WHAT YOU ARE ASKED TO DO: Retype, exactly as written, every line from the one containing "black cross: (20, 58)" through the last line of the records below, both included; skip the pictures.

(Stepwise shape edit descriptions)
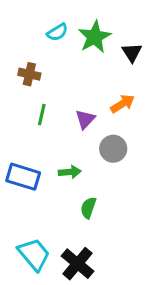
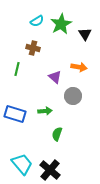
brown cross: (29, 74) -> (33, 48), moved
orange arrow: (123, 104) -> (79, 67), turned 42
green line: (42, 115) -> (17, 69), moved
purple triangle: (85, 119) -> (55, 77), turned -32

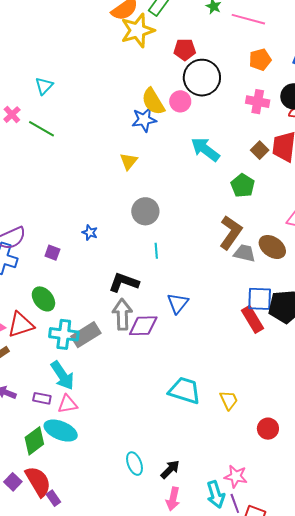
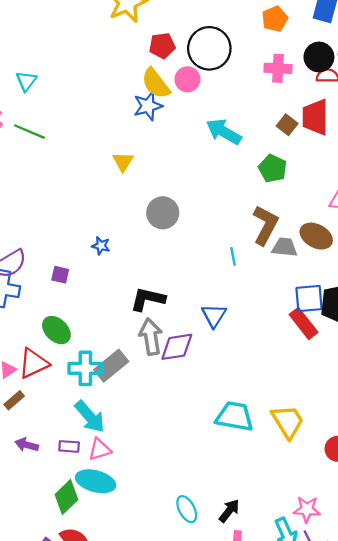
red pentagon: (185, 50) -> (162, 46), moved
yellow triangle: (129, 161) -> (123, 162), moved
cyan line: (156, 251) -> (233, 256), moved
yellow trapezoid: (229, 400) -> (288, 421), size x1.5

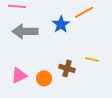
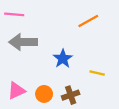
blue star: (61, 24) -> (63, 59), moved
brown cross: (67, 68) -> (71, 95), moved, turned -35

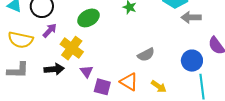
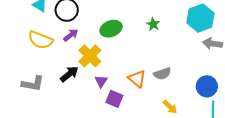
black arrow: (54, 69) -> (69, 74), turned -42
gray L-shape: (18, 70) -> (33, 84), moved
orange triangle: (129, 82) -> (137, 79), moved

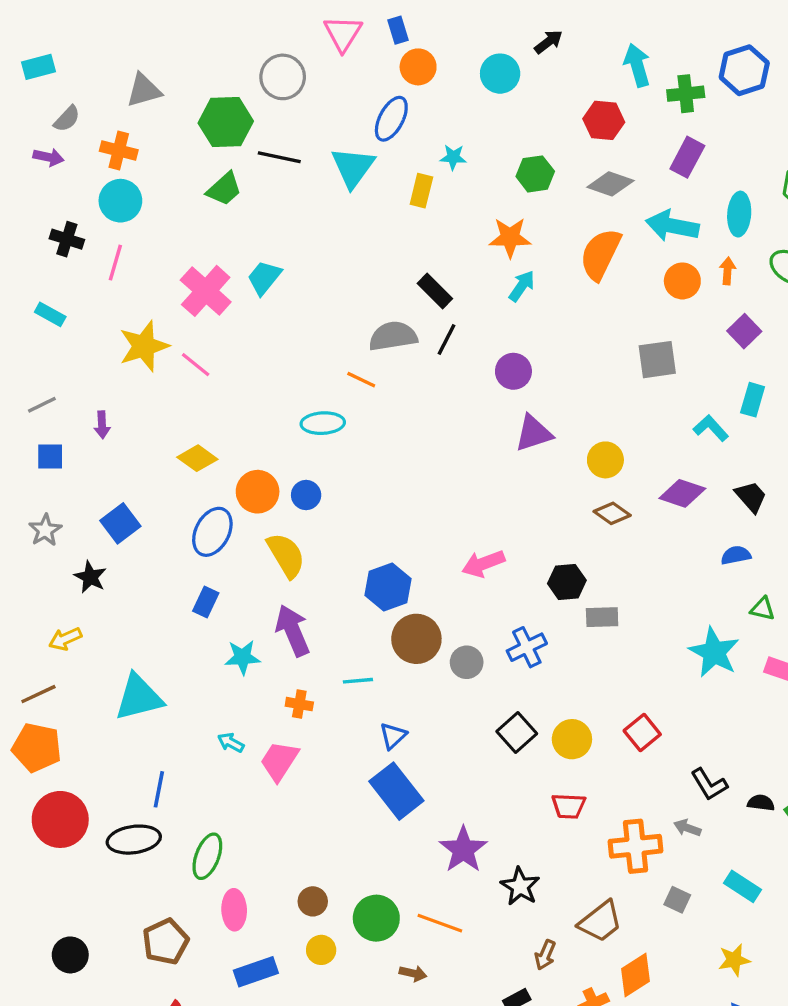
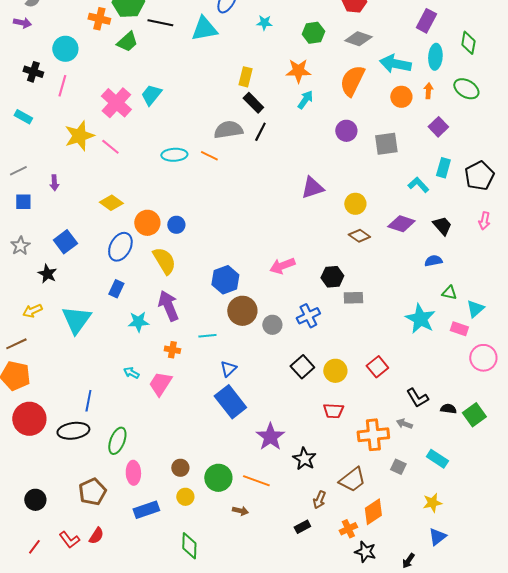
orange cross: (119, 151) -> (99, 19), moved
purple rectangle: (687, 157) -> (426, 21), moved
cyan triangle: (353, 167) -> (204, 29), turned 44
yellow rectangle: (421, 191) -> (245, 77), moved
purple circle: (513, 371) -> (346, 131), moved
cyan ellipse: (323, 423) -> (174, 155), moved
cyan triangle: (139, 697) -> (76, 320), moved, turned -40

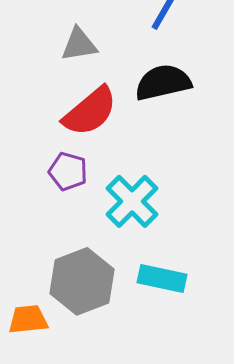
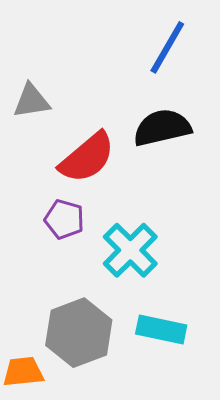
gray triangle: (79, 44) -> (31, 101), moved

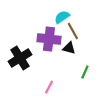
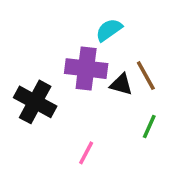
brown line: (73, 31) -> (146, 76), moved
black cross: (20, 58) -> (35, 102), turned -30

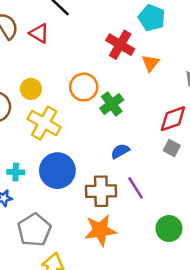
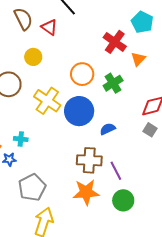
yellow circle: (31, 89) -> (33, 57), moved
green cross: (112, 104) -> (113, 83), moved
blue circle: (57, 171) -> (79, 111), moved
purple line: (136, 188) -> (116, 171), moved
green circle: (169, 229) -> (123, 200), moved

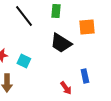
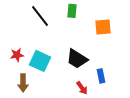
black trapezoid: (61, 43) -> (77, 59), moved
cyan square: (24, 61) -> (40, 61), size x1.5

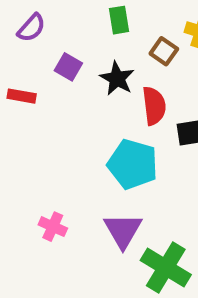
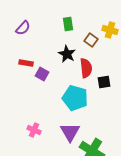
purple square: (68, 67) -> (42, 74), moved
red rectangle: (22, 96) -> (26, 63), moved

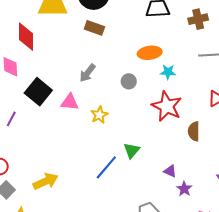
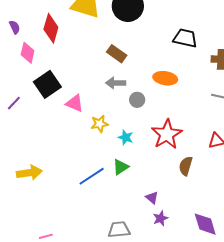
brown rectangle: (94, 28) -> (117, 54), moved
cyan star: (168, 72) -> (126, 137), moved
gray arrow: (88, 73) -> (116, 83), moved, turned 36

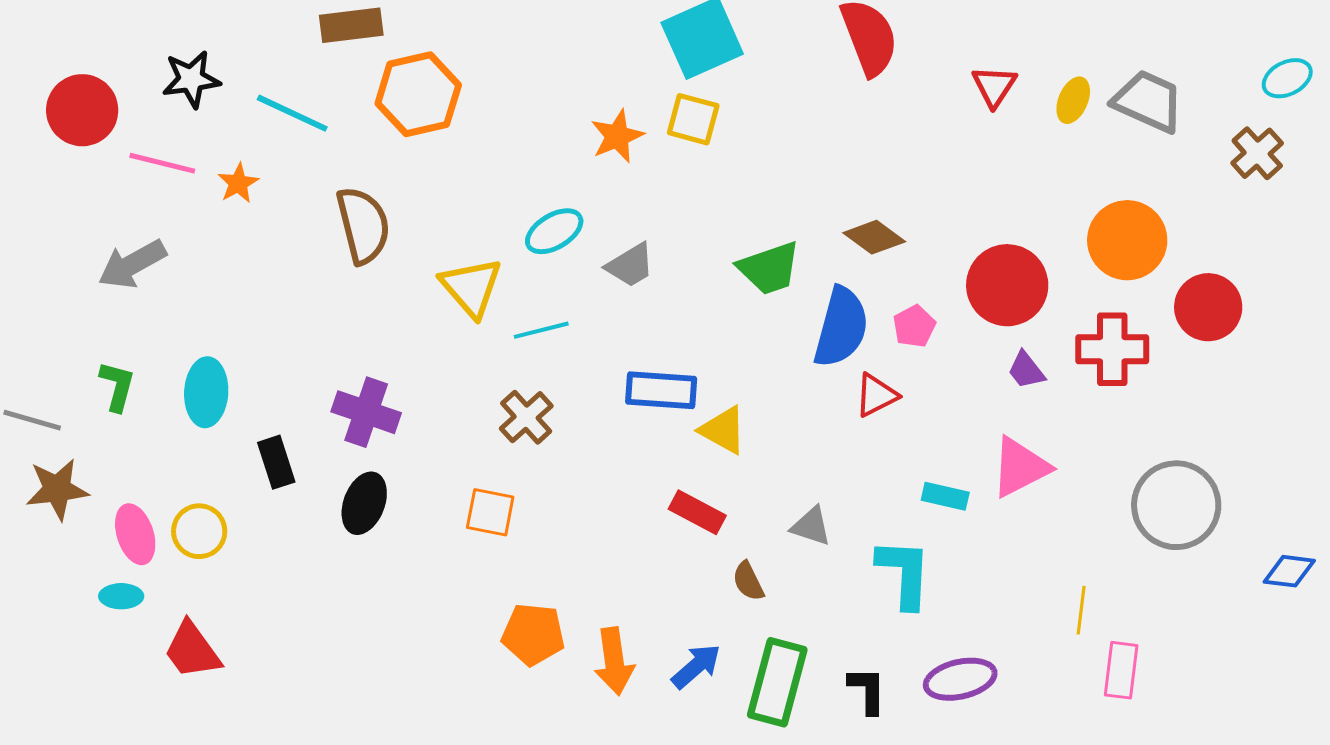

RESPONSE FOR THIS EXERCISE:
black cross: (20, 58) -> (35, 102), turned -30

yellow circle: (31, 89) -> (33, 57), moved
green cross: (112, 104) -> (113, 83), moved
blue circle: (57, 171) -> (79, 111), moved
purple line: (136, 188) -> (116, 171), moved
green circle: (169, 229) -> (123, 200), moved

black trapezoid: (61, 43) -> (77, 59), moved
cyan square: (24, 61) -> (40, 61), size x1.5

purple square: (68, 67) -> (42, 74), moved
red rectangle: (22, 96) -> (26, 63), moved

brown rectangle: (94, 28) -> (117, 54), moved
cyan star: (168, 72) -> (126, 137), moved
gray arrow: (88, 73) -> (116, 83), moved, turned 36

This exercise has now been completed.